DIRECTIONS FOR THIS TASK:
For this exercise, repeat exactly the lines below starting at the line holding "camera: 55 degrees left, 5 degrees up" and ending at the line holding "(377, 461) = (219, 375): green", both included, with no extra lines and no pictures.

Coordinate-based change listings:
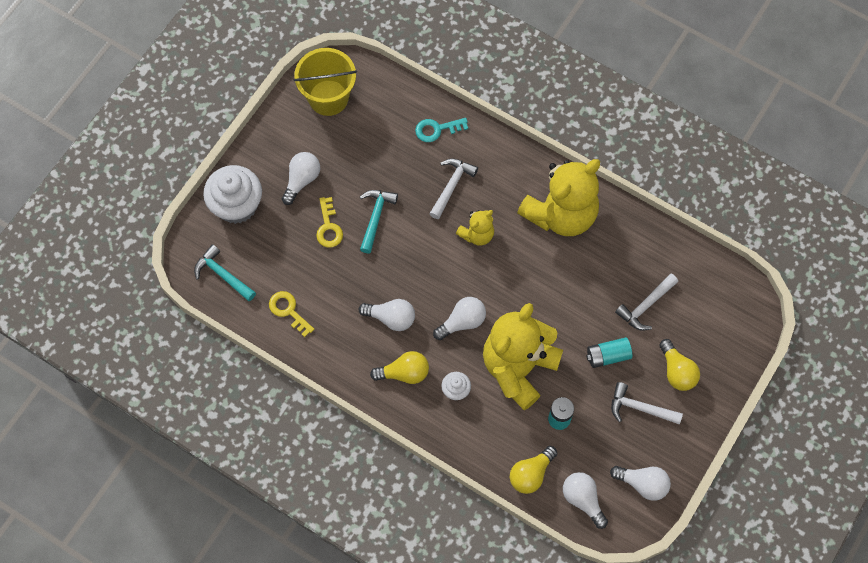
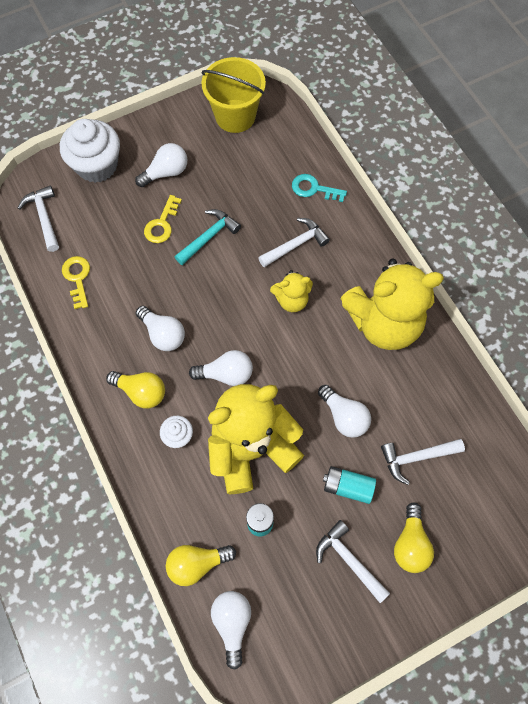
camera: 30 degrees right, 0 degrees up
(223, 275) = (44, 217): turquoise hammer -> white hammer
(643, 484) = (304, 644): white light bulb -> white light bulb (344, 416)

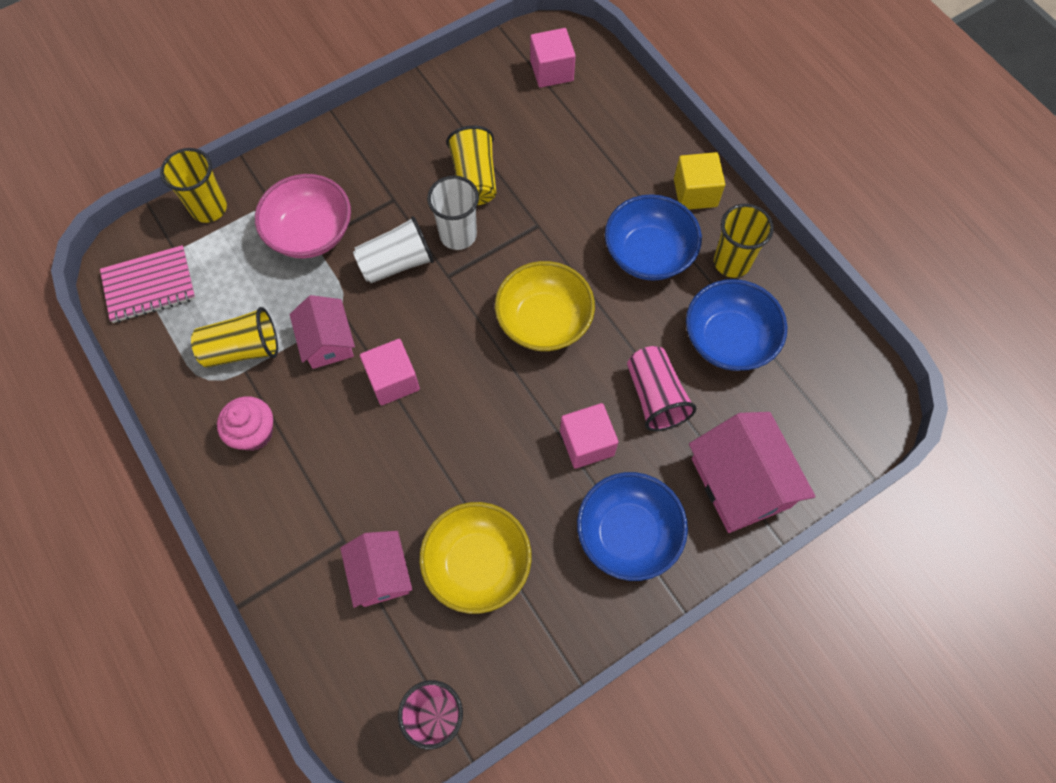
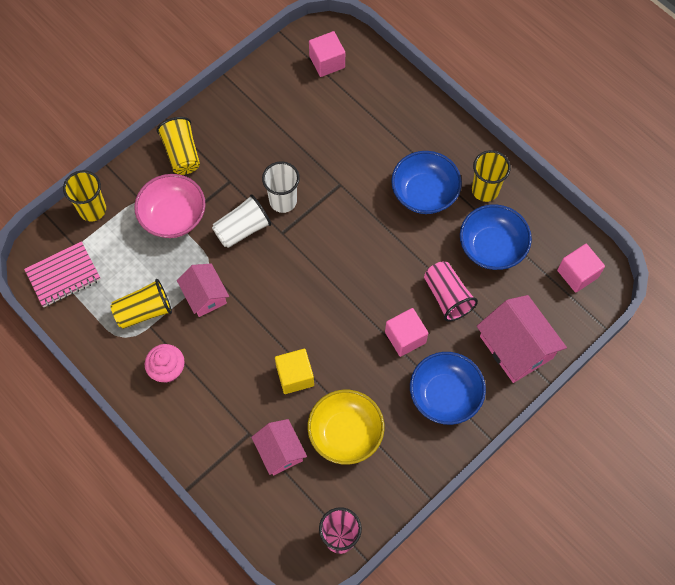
camera: 10 degrees left, 0 degrees up
(393, 380) = (259, 316): pink cube -> pink cube (577, 274)
(475, 178) = (286, 156): yellow cup -> yellow cup (182, 153)
(544, 321) = (358, 255): yellow bowl -> none
(695, 193) = (450, 141): yellow cube -> yellow cube (295, 376)

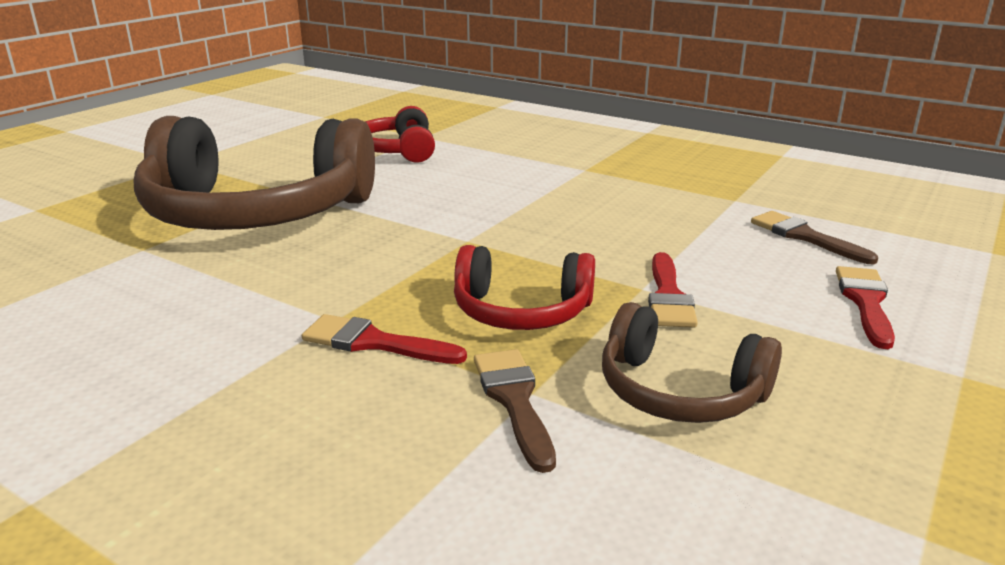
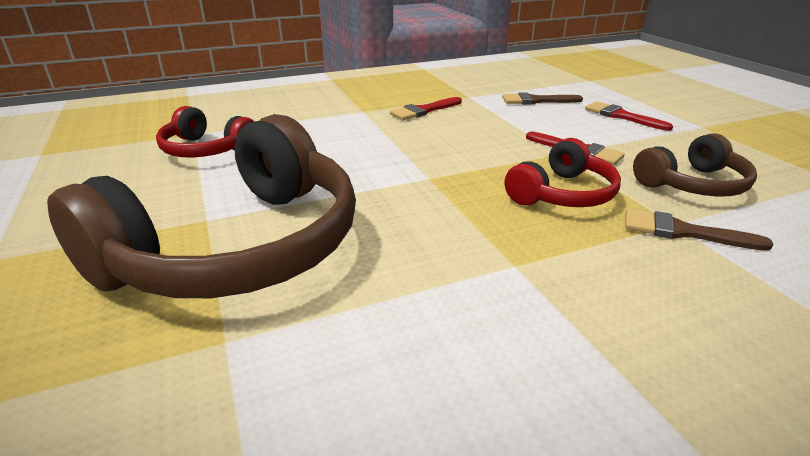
camera: 55 degrees left, 5 degrees up
(374, 342) = (569, 258): red brush -> red brush (424, 110)

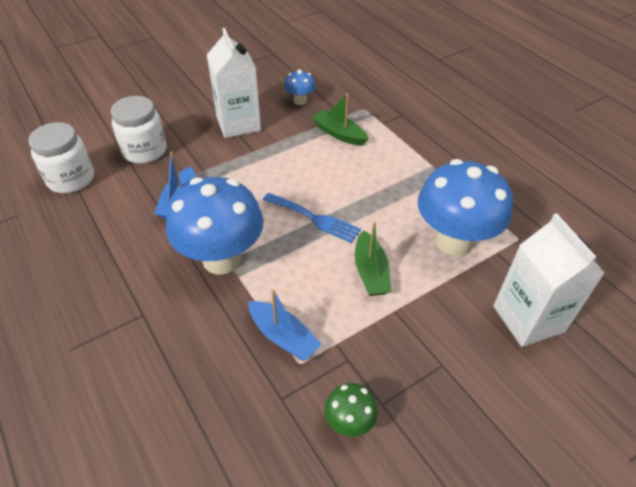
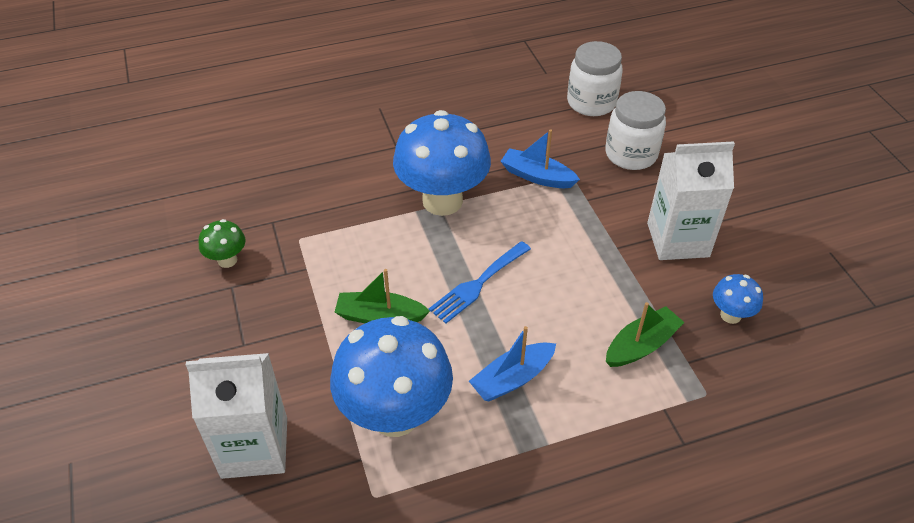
camera: 105 degrees right, 0 degrees up
(283, 337) = (331, 232): blue boat -> blue boat (512, 379)

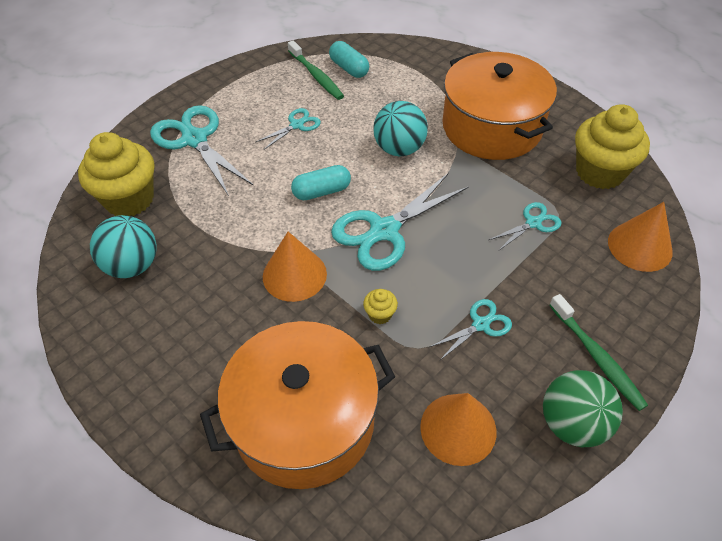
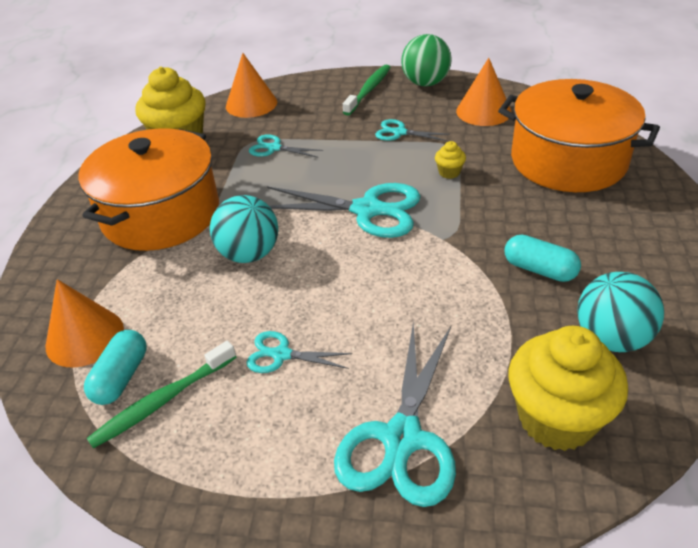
camera: 125 degrees left, 10 degrees down
(294, 275) = (474, 230): orange cone -> orange cone (85, 337)
(316, 76) = (162, 401): green toothbrush -> green toothbrush turned 150 degrees counterclockwise
(321, 191) = (364, 271): turquoise capsule -> turquoise capsule (539, 269)

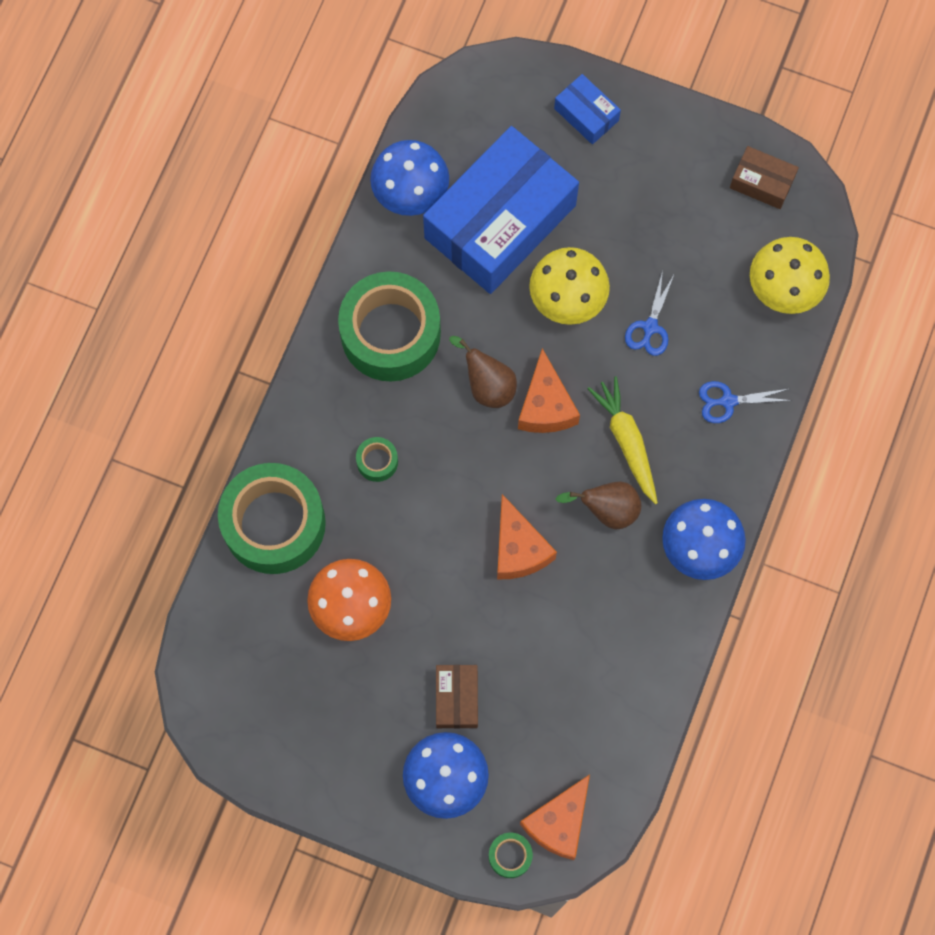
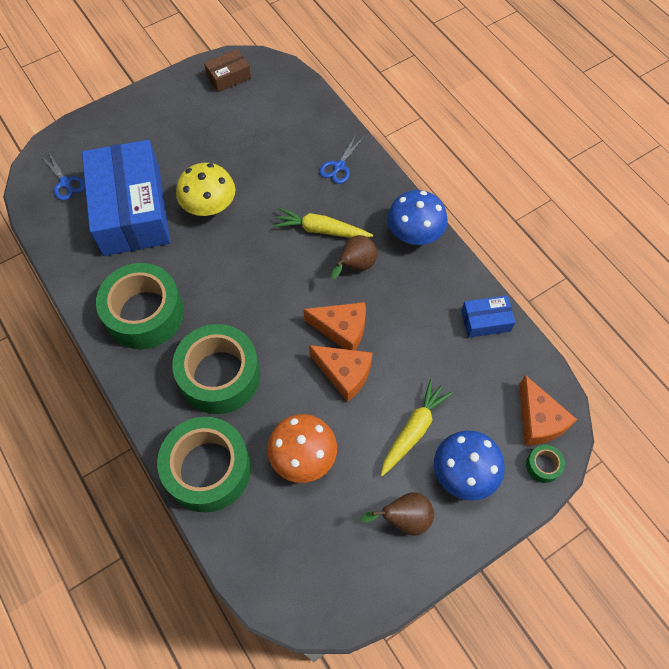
camera: 55 degrees left, 10 degrees down
(377, 461) = (219, 375): green tape -> green tape, size x2.46
(410, 192) = (68, 245): blue mushroom -> none
(456, 698) = (413, 430): brown box -> yellow carrot
(487, 385) = (225, 281): brown pear -> brown pear (404, 518)
(546, 406) = (264, 258): orange cheese -> orange cheese (344, 374)
(586, 114) = (112, 130): blue box -> blue box (485, 321)
(650, 327) = (263, 176): blue scissors -> blue scissors (65, 183)
(784, 287) = (296, 102): yellow mushroom -> none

TASK SOLUTION:
camera: 55 degrees left, 5 degrees up
(374, 342) = (569, 258): red brush -> red brush (424, 110)

camera: 105 degrees right, 0 degrees up
(283, 337) = (331, 232): blue boat -> blue boat (512, 379)

camera: 125 degrees left, 10 degrees down
(294, 275) = (474, 230): orange cone -> orange cone (85, 337)
(316, 76) = (162, 401): green toothbrush -> green toothbrush turned 150 degrees counterclockwise
(321, 191) = (364, 271): turquoise capsule -> turquoise capsule (539, 269)

camera: 55 degrees left, 10 degrees down
(377, 461) = (219, 375): green tape -> green tape, size x2.46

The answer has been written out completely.